## The task
The line with "U22: NOT 74HC04 (in W14, out G15) -> none" through the last line of the entries: give these again exactly, and only these, without any pictures.

Difference listings
*-*-*

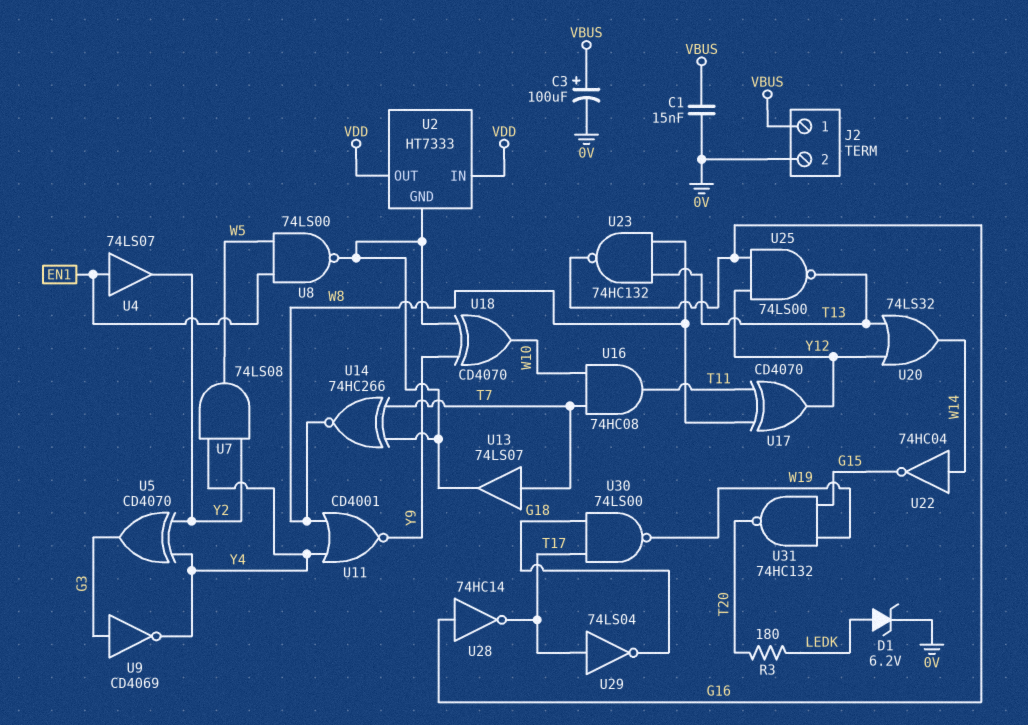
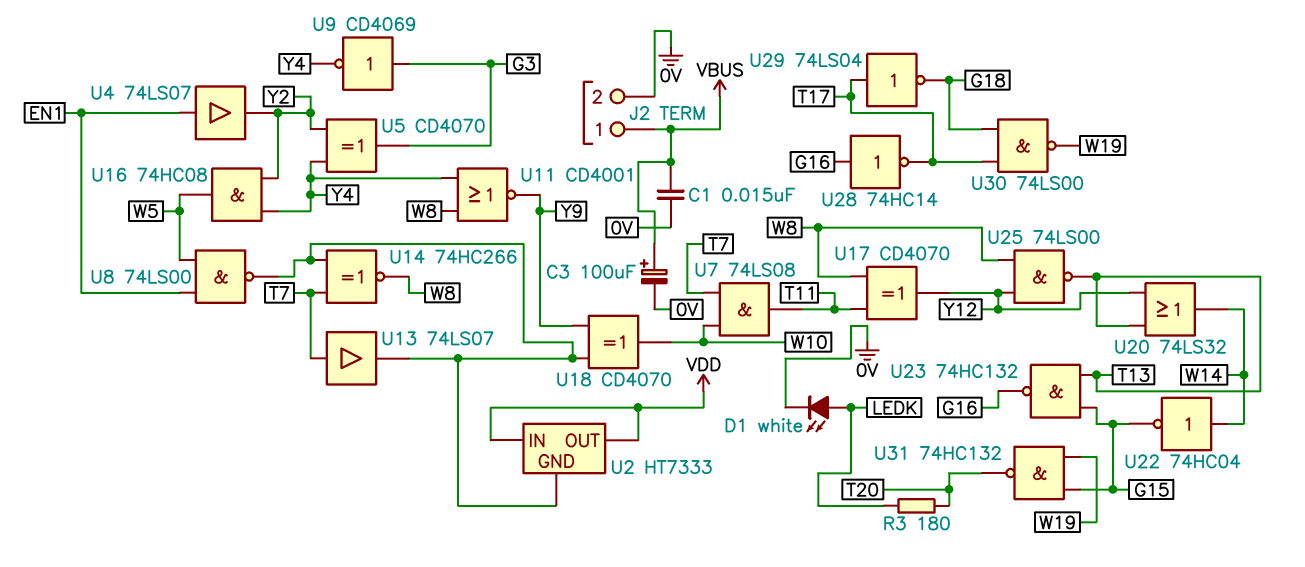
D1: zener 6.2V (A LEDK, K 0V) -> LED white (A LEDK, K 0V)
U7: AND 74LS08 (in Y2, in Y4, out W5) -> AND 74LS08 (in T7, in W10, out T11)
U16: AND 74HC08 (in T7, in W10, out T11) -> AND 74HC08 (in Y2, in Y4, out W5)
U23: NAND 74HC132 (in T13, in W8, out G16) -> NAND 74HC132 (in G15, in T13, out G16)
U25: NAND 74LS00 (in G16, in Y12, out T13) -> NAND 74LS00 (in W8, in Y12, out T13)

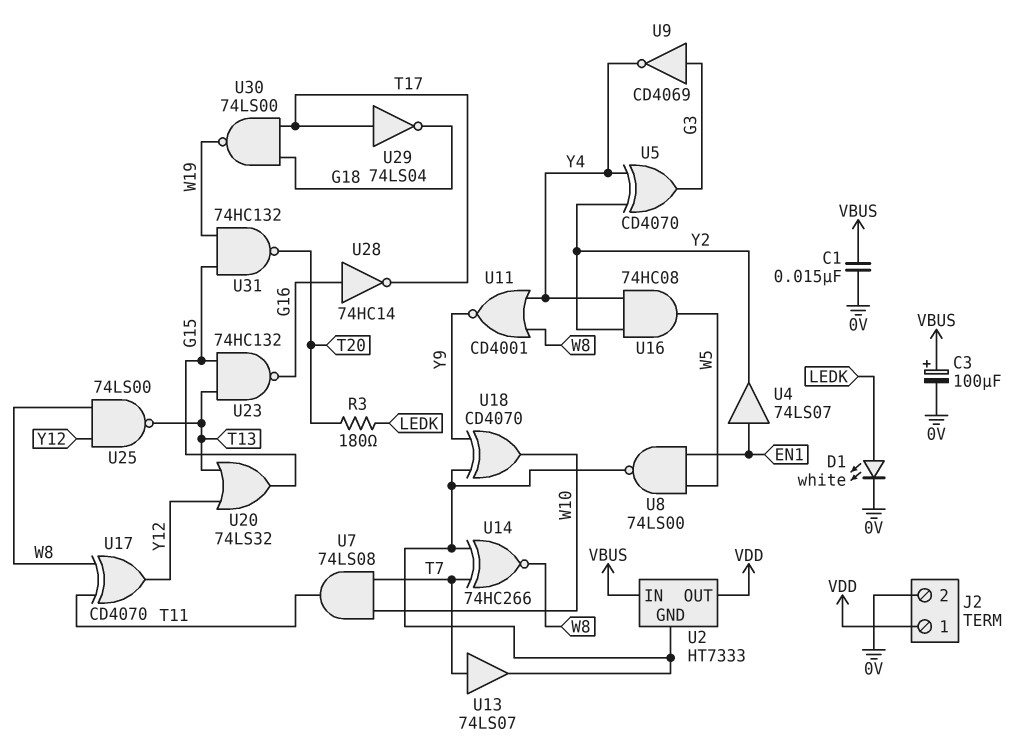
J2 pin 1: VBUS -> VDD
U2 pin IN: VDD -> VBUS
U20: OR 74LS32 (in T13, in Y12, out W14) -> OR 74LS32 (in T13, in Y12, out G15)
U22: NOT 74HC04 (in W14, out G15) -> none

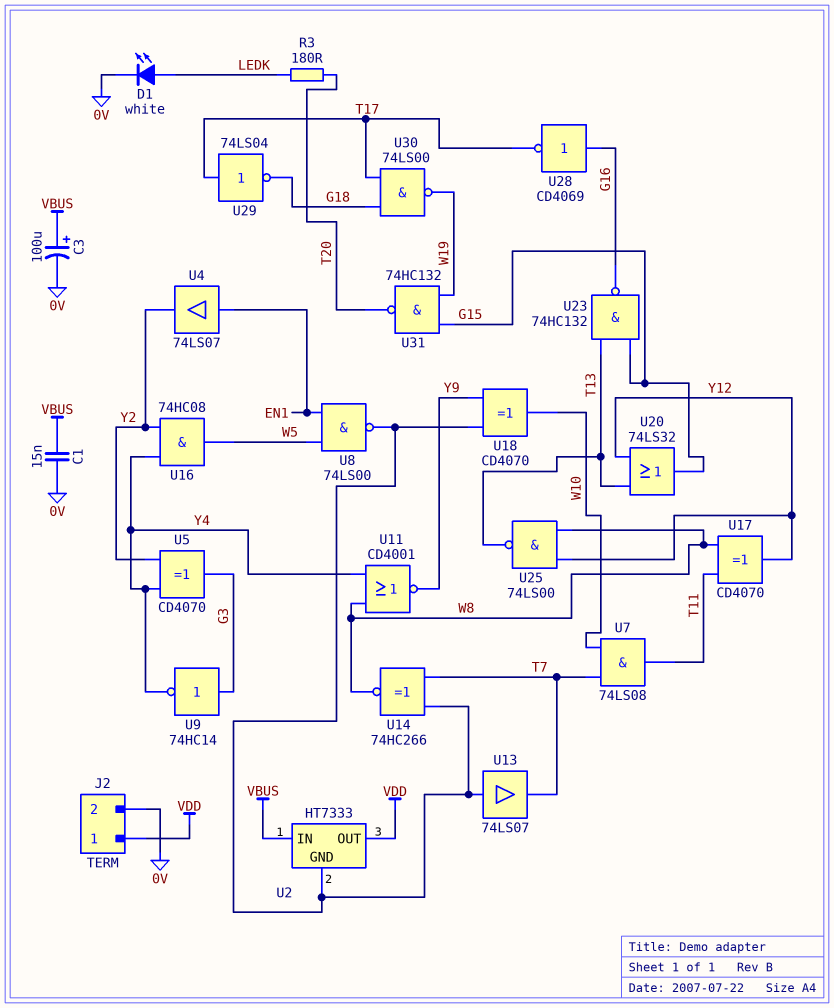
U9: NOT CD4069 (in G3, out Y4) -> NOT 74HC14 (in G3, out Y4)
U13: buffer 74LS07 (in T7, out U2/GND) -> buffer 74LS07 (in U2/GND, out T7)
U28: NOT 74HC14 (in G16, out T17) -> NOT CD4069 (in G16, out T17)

*-*-*

## Result of this task
U22: NOT 74HC04 (in W14, out G15) -> none

U9: NOT CD4069 (in G3, out Y4) -> NOT 74HC14 (in G3, out Y4)
U13: buffer 74LS07 (in T7, out U2/GND) -> buffer 74LS07 (in U2/GND, out T7)
U28: NOT 74HC14 (in G16, out T17) -> NOT CD4069 (in G16, out T17)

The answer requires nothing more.